__YOUR OBJECTIVE__. Starting at the line that contains "(425, 620) = (167, 313): turquoise", return every line through the end of the entries below, exactly and with nothing else.
Top of DATA TO USE
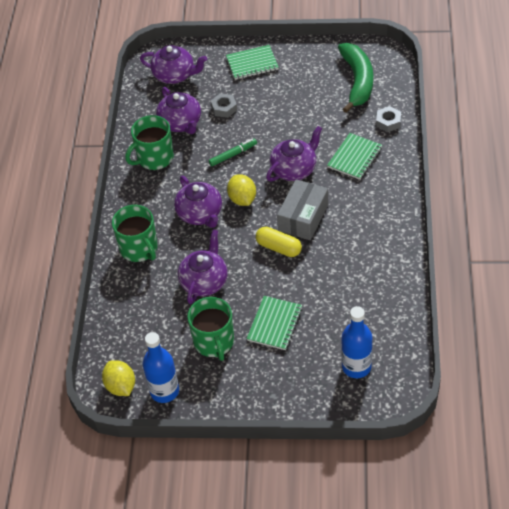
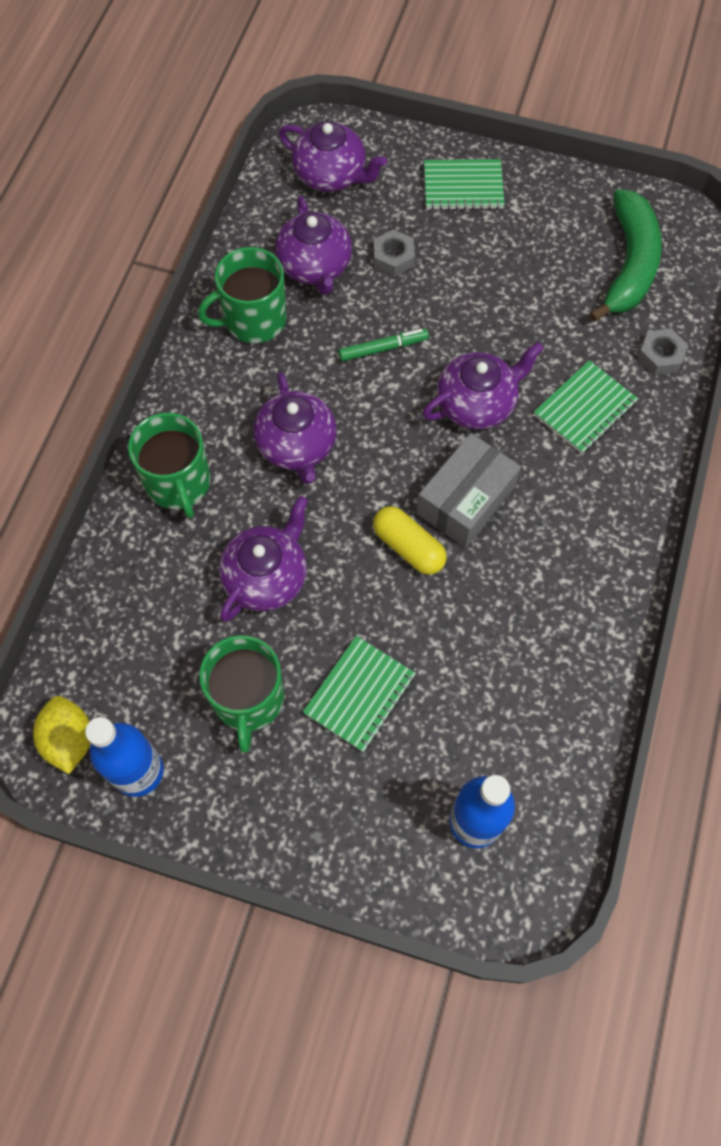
camera: 10 degrees right, 15 degrees up
(242, 199) = (374, 437): yellow lemon -> none

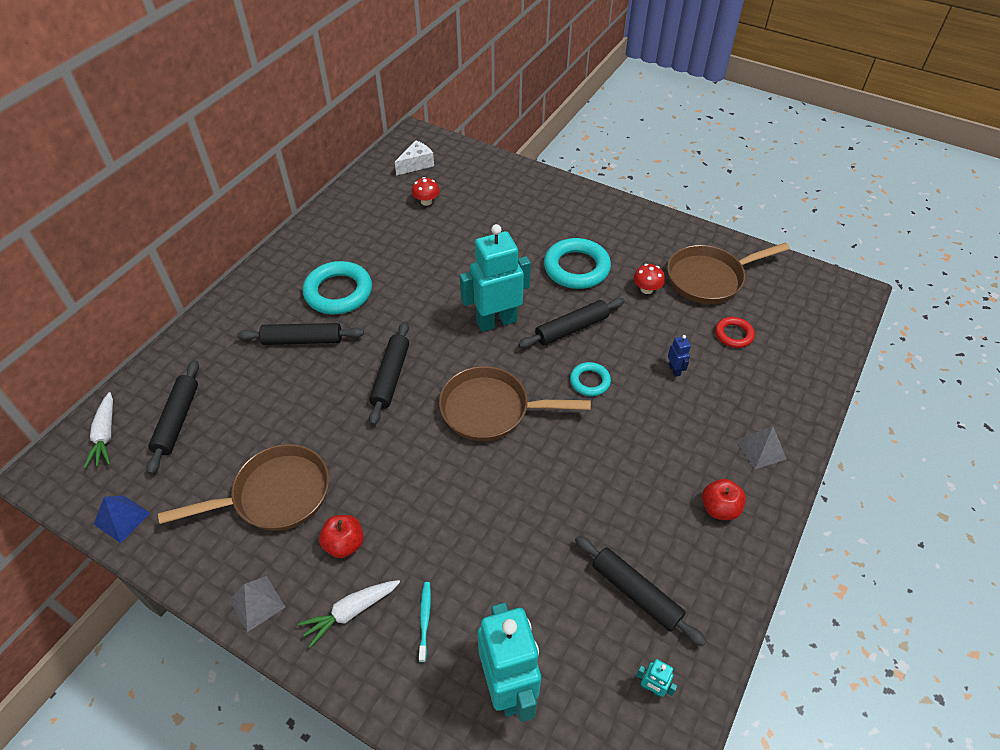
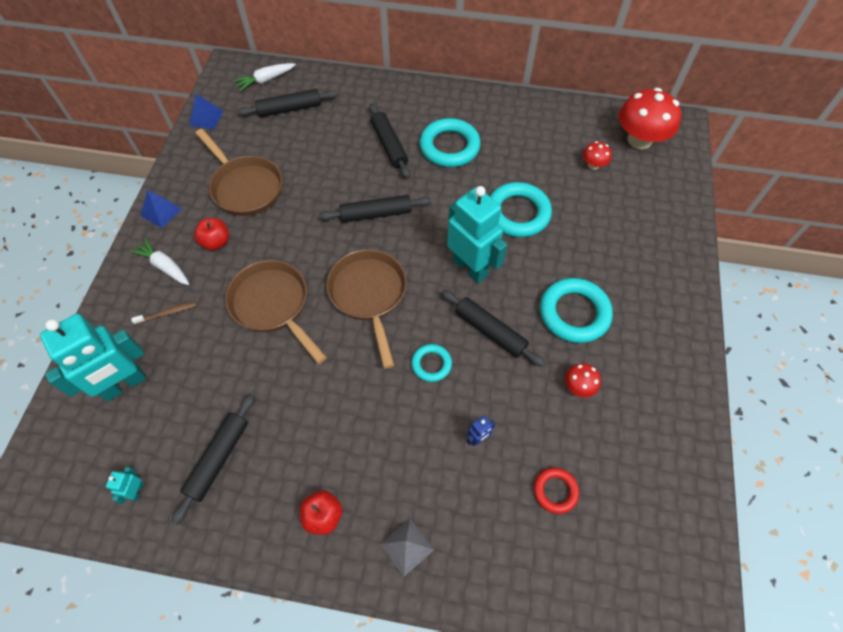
camera: 70 degrees right, 10 degrees up
(257, 603) = (161, 212): grey pyramid -> blue pyramid
(416, 164) = (639, 140): white cheese -> red mushroom
(425, 620) = (167, 313): turquoise toothbrush -> brown toothbrush
(452, 269) = (517, 213): none -> turquoise ring
(709, 278) = (629, 448): brown pan -> brown pan (273, 305)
Bottom of DATA TO USE
__ANSWER SPACE__.
(425, 620) = (167, 313): turquoise toothbrush -> brown toothbrush
(452, 269) = (517, 213): none -> turquoise ring
(709, 278) = (629, 448): brown pan -> brown pan (273, 305)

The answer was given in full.